# EXERCISE INSTRUCTIONS
Skip the pictures, and retype the data below in full, exactly.

=== RECORD EXTRACTS ===

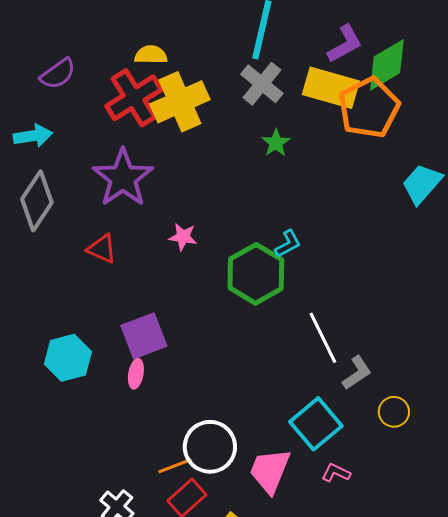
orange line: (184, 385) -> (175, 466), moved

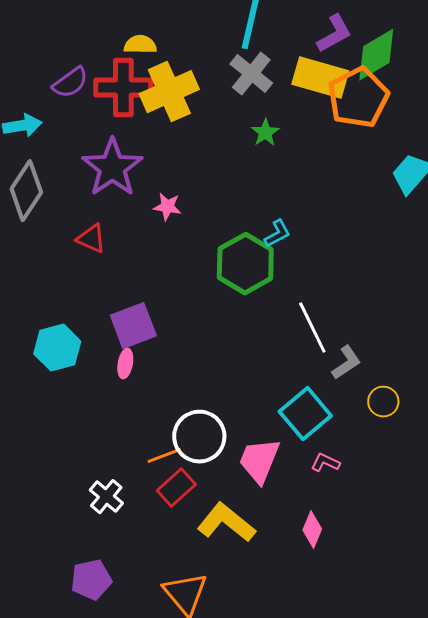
purple semicircle: (58, 74) -> (70, 83), moved
red cross: (134, 98) -> (123, 88), turned 32
pink star: (183, 237) -> (167, 207), moved

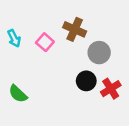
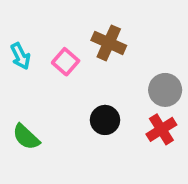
gray circle: (99, 53) -> (165, 90), moved
black circle: (86, 81) -> (105, 120), moved

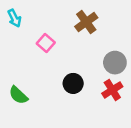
brown cross: (109, 43) -> (86, 22), moved, turned 30
cyan arrow: (20, 56) -> (14, 18), moved

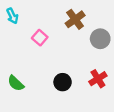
gray circle: (115, 63) -> (100, 39), moved
black circle: (73, 83) -> (63, 82), moved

===

# FINISHED EXERCISE
orange line: (184, 385) -> (175, 466), moved

purple semicircle: (58, 74) -> (70, 83), moved
red cross: (134, 98) -> (123, 88), turned 32
pink star: (183, 237) -> (167, 207), moved

gray circle: (99, 53) -> (165, 90), moved
black circle: (86, 81) -> (105, 120), moved

brown cross: (109, 43) -> (86, 22), moved, turned 30
cyan arrow: (20, 56) -> (14, 18), moved

gray circle: (115, 63) -> (100, 39), moved
black circle: (73, 83) -> (63, 82), moved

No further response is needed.